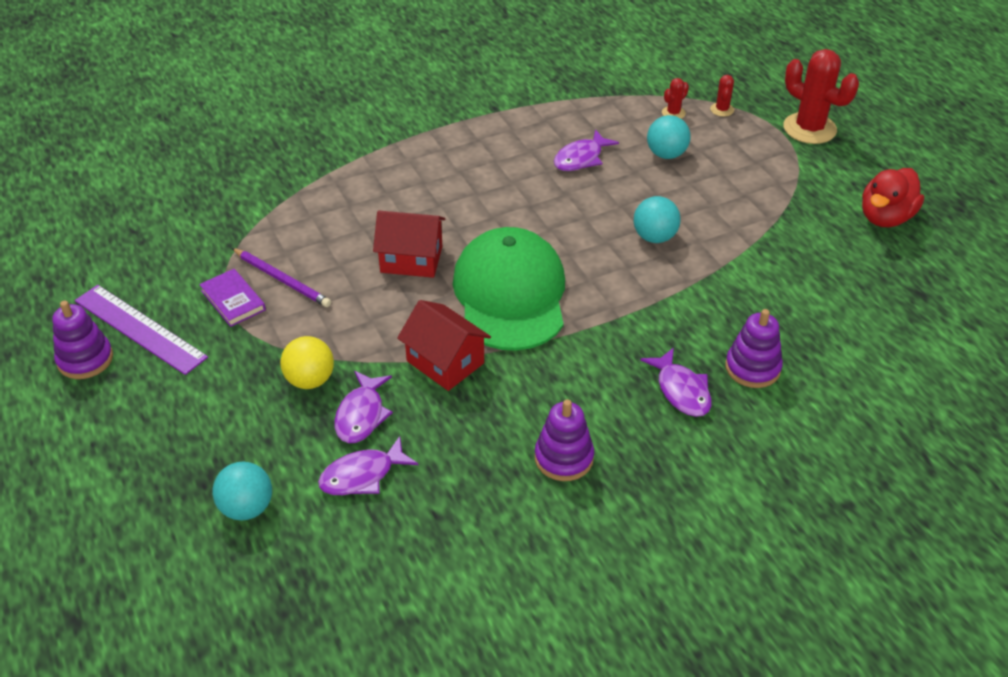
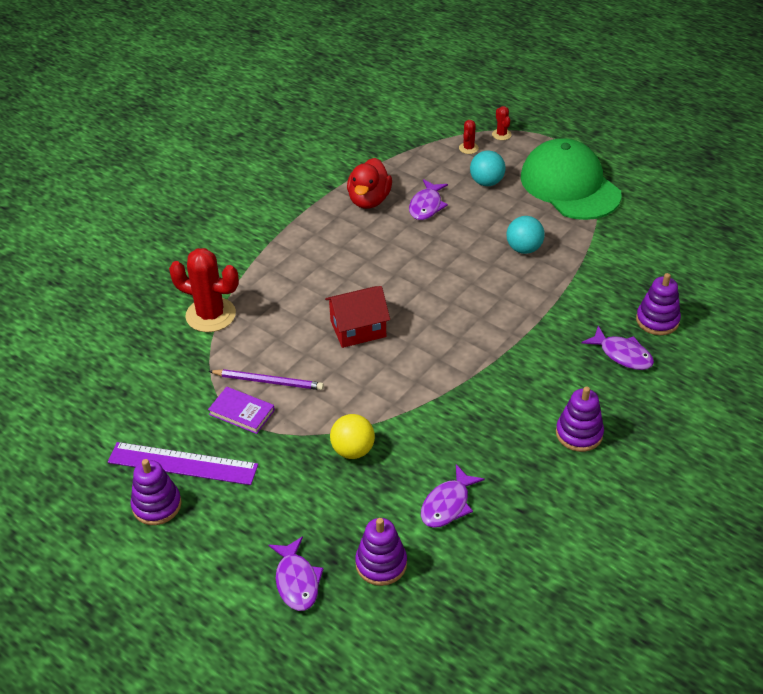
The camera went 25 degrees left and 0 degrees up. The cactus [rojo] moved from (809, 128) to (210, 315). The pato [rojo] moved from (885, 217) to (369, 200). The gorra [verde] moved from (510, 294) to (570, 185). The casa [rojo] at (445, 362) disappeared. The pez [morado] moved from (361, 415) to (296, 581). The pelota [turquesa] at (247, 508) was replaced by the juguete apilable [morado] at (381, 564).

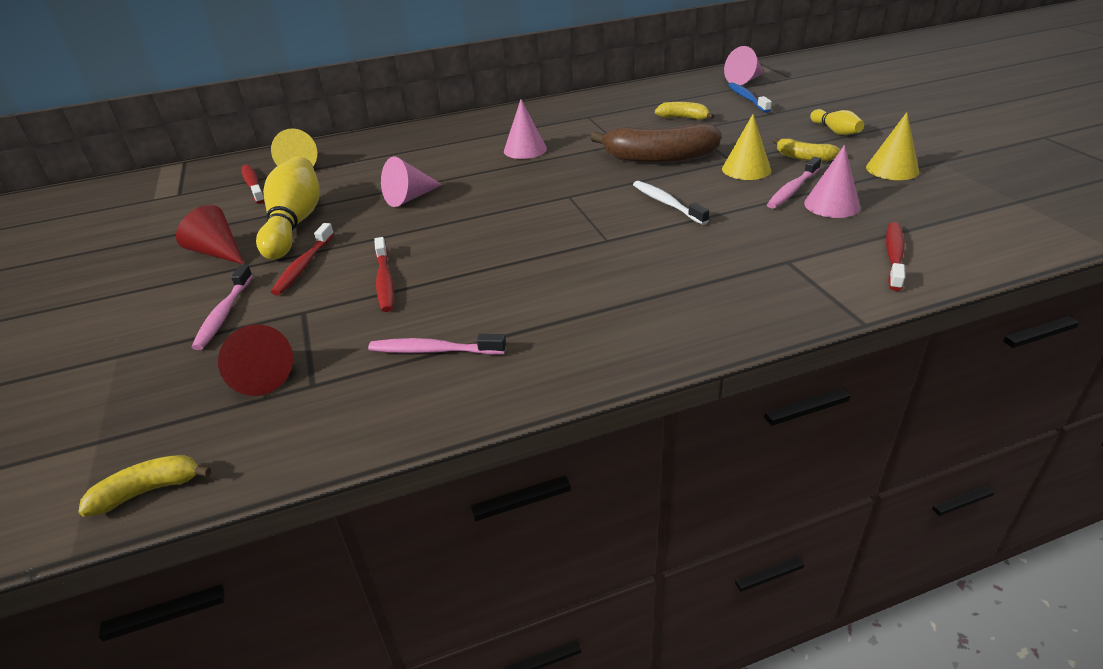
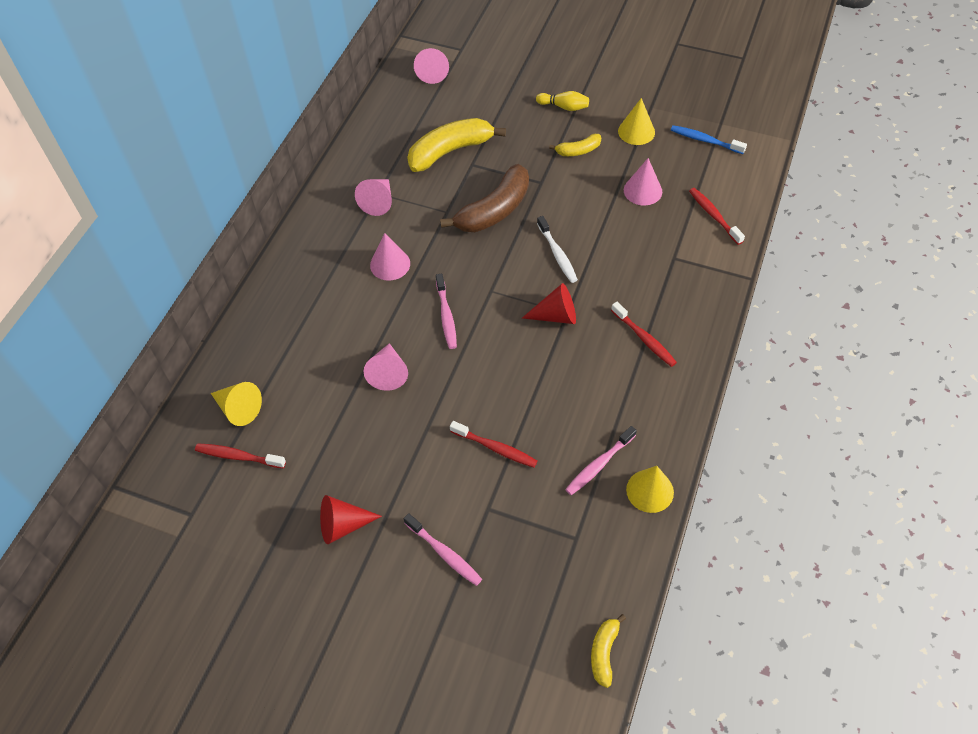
The camera went 50 degrees left and 20 degrees up. The cepillo de dientes [azul] moved from (747, 98) to (705, 140). The plátano [amarillo] at (683, 118) changed to 1.97 times the size. The cono [amarillo] moved from (746, 169) to (650, 491). The bolo [amarillo] at (294, 224) disappeared. The cepillo de dientes [rosa] moved from (792, 189) to (446, 316). The cepillo de dientes [blanco] at (667, 203) turned 120 degrees counterclockwise. The cepillo de dientes [rojo] moved from (303, 266) to (644, 339). The cono [rojo] moved from (258, 376) to (556, 315). The cono [rosa] at (378, 202) appeared.

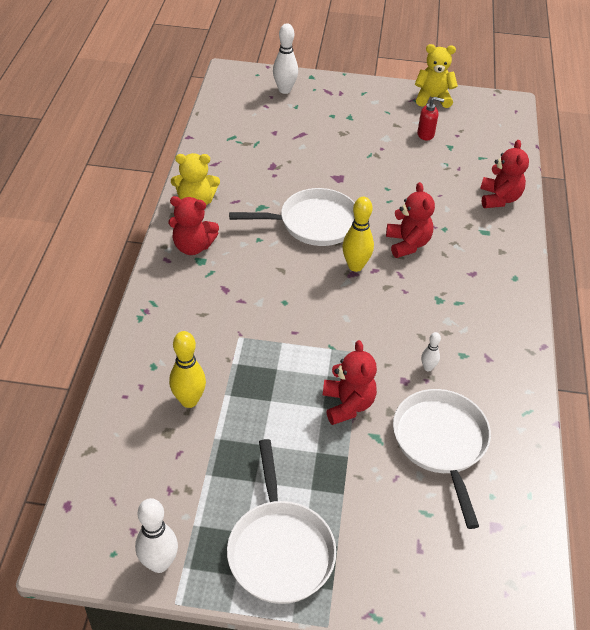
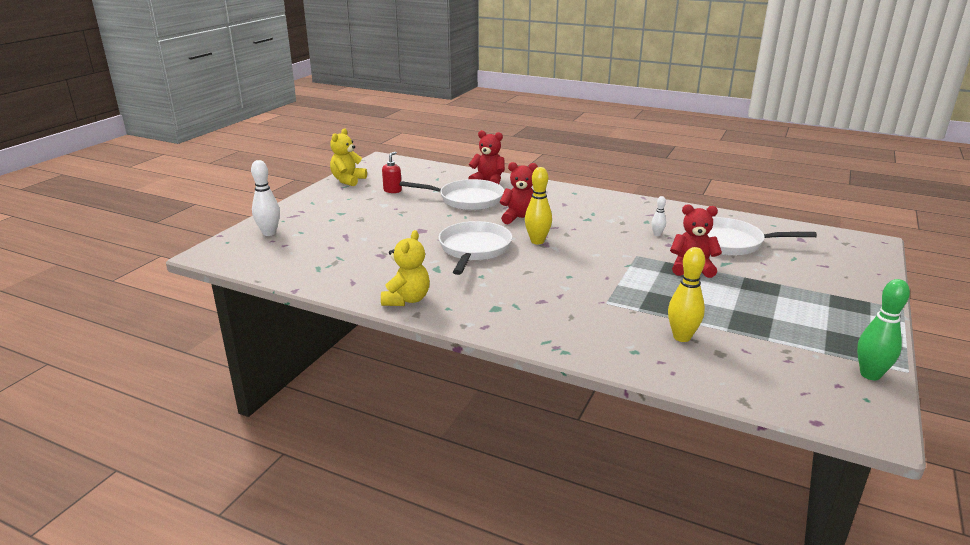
The camera went 70 degrees left and 20 degrees down. The osito [rojo] at (193, 246) disappeared. The sartén [blanco] moved from (280, 549) to (467, 199). The bolo [blanco] at (159, 563) became the bolo [verde] at (870, 374).

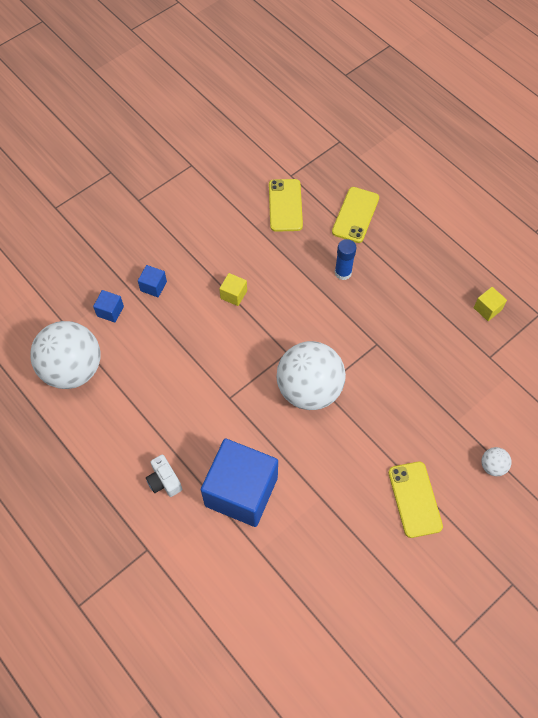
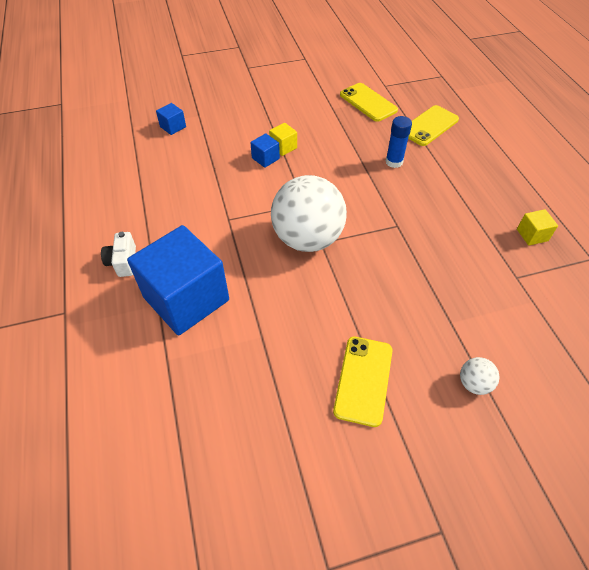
The camera went 25 degrees right and 10 degrees down. The móvil [amarillo] at (285, 205) turned 60 degrees counterclockwise. The cubo [azul] moved from (153, 286) to (265, 158). The pelota [blanco] at (73, 369) disappeared.

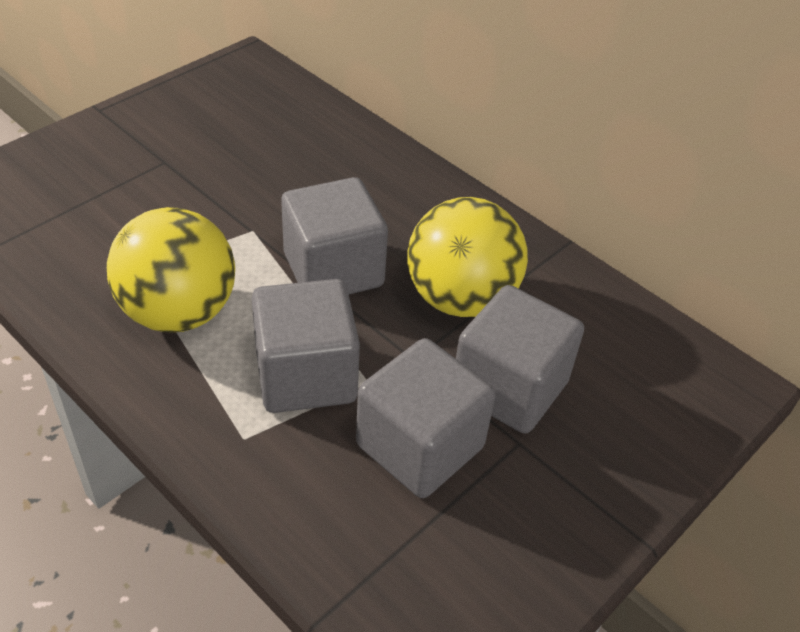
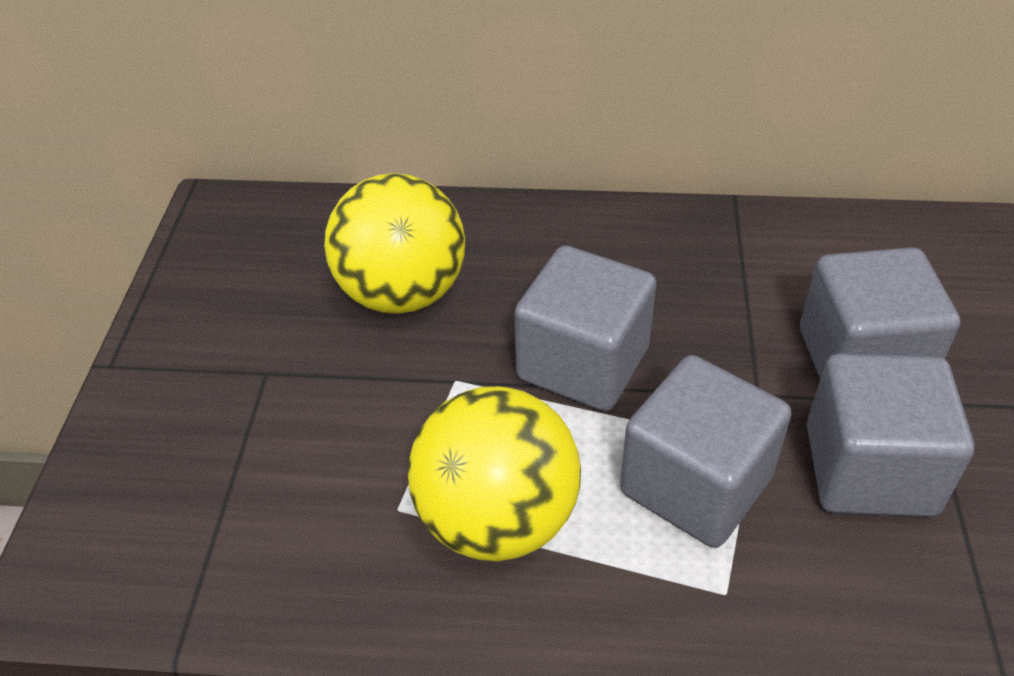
The camera went 35 degrees left and 0 degrees up. The pelota [amarillo] moved from (460, 298) to (402, 293).

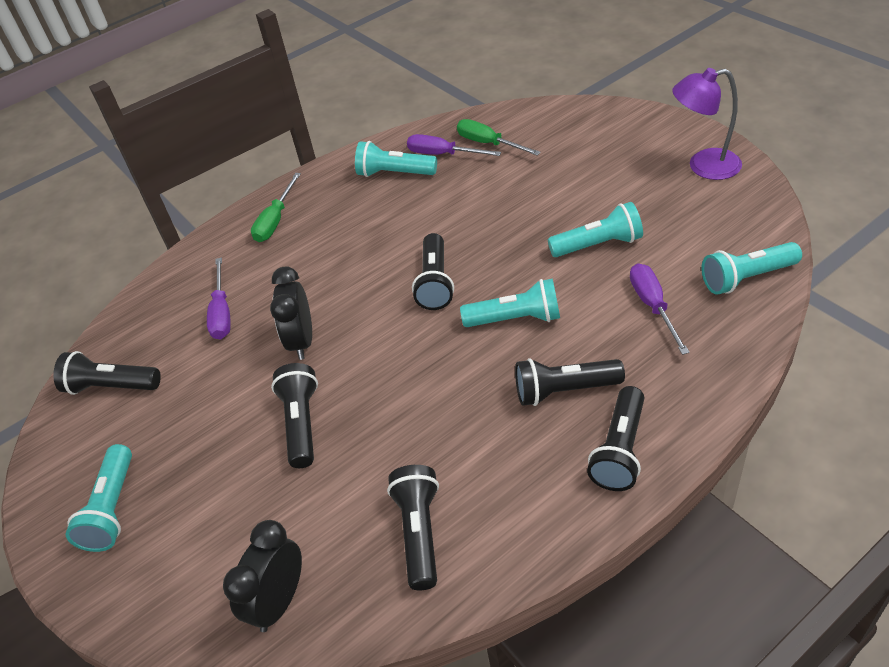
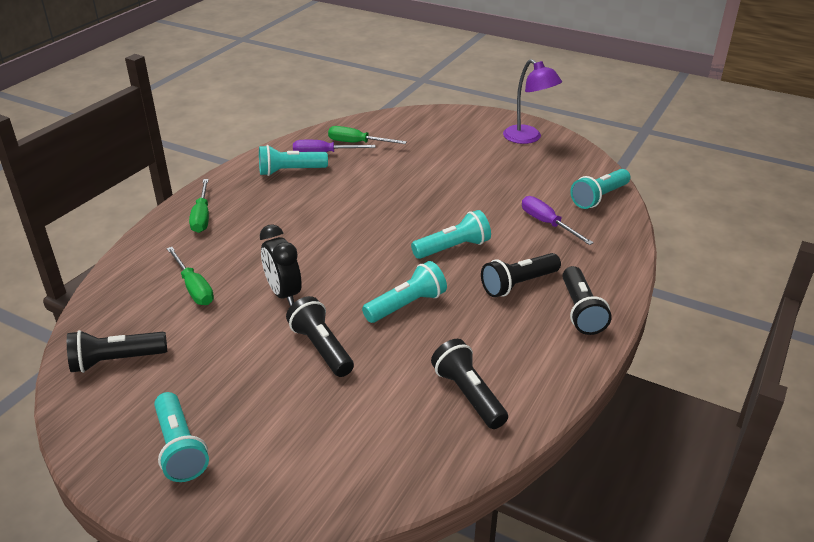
The camera went 30 degrees left and 10 degrees down. The lámpara [morado] at (703, 166) turned 105 degrees counterclockwise. The lámpara de mano [turquesa] moved from (598, 245) to (407, 305). The lámpara de mano [negro] at (435, 283) disappeared. The destornillador [morado] at (222, 313) became the destornillador [verde] at (194, 288). The despertador [negro] at (279, 601) disappeared.

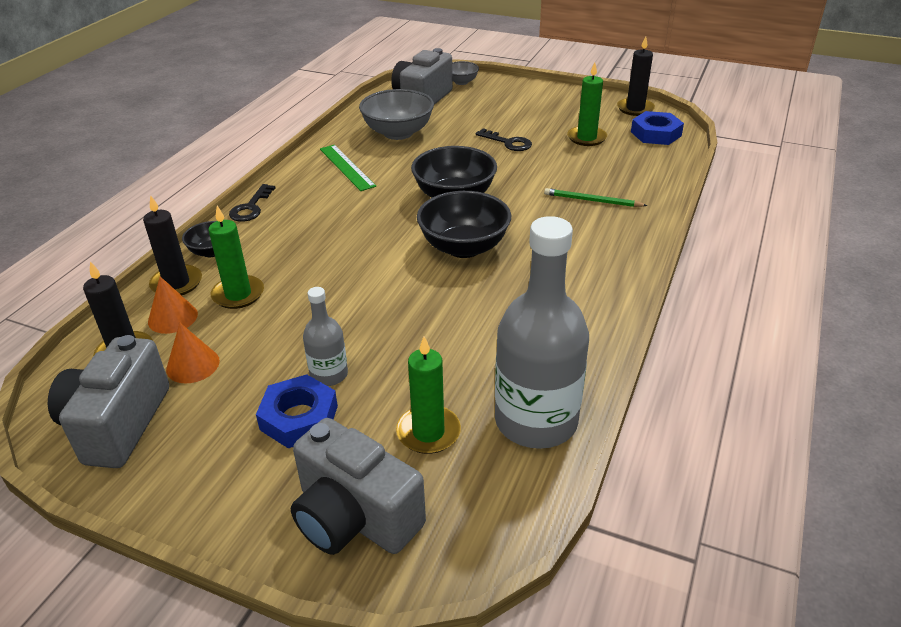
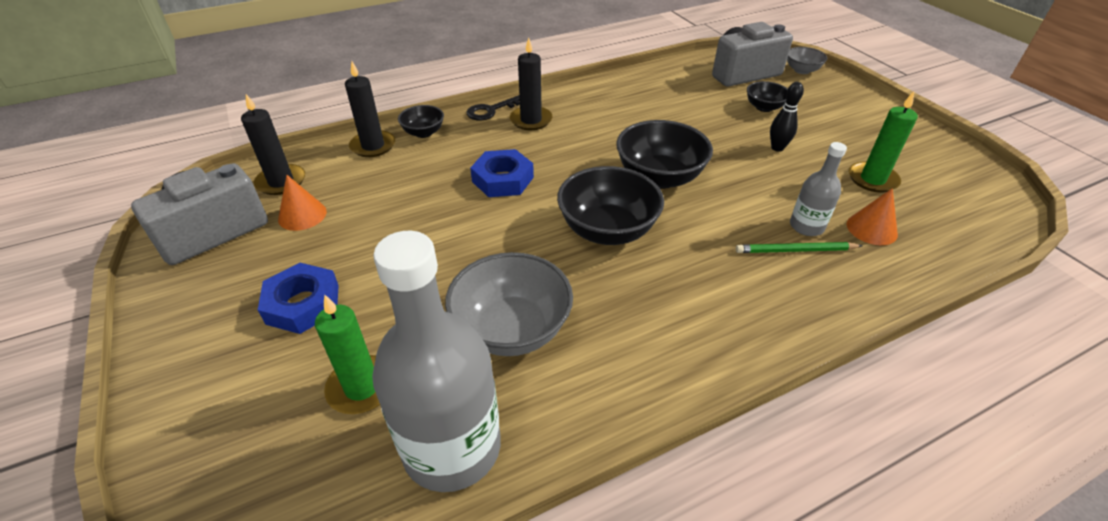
The camera went 40 degrees right and 5 degrees up. The vela [negro] moved from (635, 109) to (531, 120). The cuenco [gris] moved from (398, 133) to (512, 329). The tuerca [azul] moved from (656, 134) to (503, 179). The llave [negro] at (508, 142) was replaced by the bolo [negro] at (777, 148). The regla [verde] at (347, 167) disappeared. The lápiz [verde] at (592, 201) turned 60 degrees counterclockwise. The vela [verde] at (238, 294) disappeared. The cono [naranja] moved from (173, 317) to (871, 229). The botella [gris] moved from (329, 374) to (806, 226). The cámara [gris] at (354, 517) disappeared. The cuenco [negro] at (764, 107) appeared.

**What is required**
Could you set down the material above word for word while dropping its pictures?

**Worked solution**
The camera went 25 degrees left and 0 degrees up. The cactus [rojo] moved from (809, 128) to (210, 315). The pato [rojo] moved from (885, 217) to (369, 200). The gorra [verde] moved from (510, 294) to (570, 185). The casa [rojo] at (445, 362) disappeared. The pez [morado] moved from (361, 415) to (296, 581). The pelota [turquesa] at (247, 508) was replaced by the juguete apilable [morado] at (381, 564).

The camera went 50 degrees left and 20 degrees up. The cepillo de dientes [azul] moved from (747, 98) to (705, 140). The plátano [amarillo] at (683, 118) changed to 1.97 times the size. The cono [amarillo] moved from (746, 169) to (650, 491). The bolo [amarillo] at (294, 224) disappeared. The cepillo de dientes [rosa] moved from (792, 189) to (446, 316). The cepillo de dientes [blanco] at (667, 203) turned 120 degrees counterclockwise. The cepillo de dientes [rojo] moved from (303, 266) to (644, 339). The cono [rojo] moved from (258, 376) to (556, 315). The cono [rosa] at (378, 202) appeared.

The camera went 70 degrees left and 20 degrees down. The osito [rojo] at (193, 246) disappeared. The sartén [blanco] moved from (280, 549) to (467, 199). The bolo [blanco] at (159, 563) became the bolo [verde] at (870, 374).

The camera went 25 degrees right and 10 degrees down. The móvil [amarillo] at (285, 205) turned 60 degrees counterclockwise. The cubo [azul] moved from (153, 286) to (265, 158). The pelota [blanco] at (73, 369) disappeared.

The camera went 35 degrees left and 0 degrees up. The pelota [amarillo] moved from (460, 298) to (402, 293).

The camera went 30 degrees left and 10 degrees down. The lámpara [morado] at (703, 166) turned 105 degrees counterclockwise. The lámpara de mano [turquesa] moved from (598, 245) to (407, 305). The lámpara de mano [negro] at (435, 283) disappeared. The destornillador [morado] at (222, 313) became the destornillador [verde] at (194, 288). The despertador [negro] at (279, 601) disappeared.

The camera went 40 degrees right and 5 degrees up. The vela [negro] moved from (635, 109) to (531, 120). The cuenco [gris] moved from (398, 133) to (512, 329). The tuerca [azul] moved from (656, 134) to (503, 179). The llave [negro] at (508, 142) was replaced by the bolo [negro] at (777, 148). The regla [verde] at (347, 167) disappeared. The lápiz [verde] at (592, 201) turned 60 degrees counterclockwise. The vela [verde] at (238, 294) disappeared. The cono [naranja] moved from (173, 317) to (871, 229). The botella [gris] moved from (329, 374) to (806, 226). The cámara [gris] at (354, 517) disappeared. The cuenco [negro] at (764, 107) appeared.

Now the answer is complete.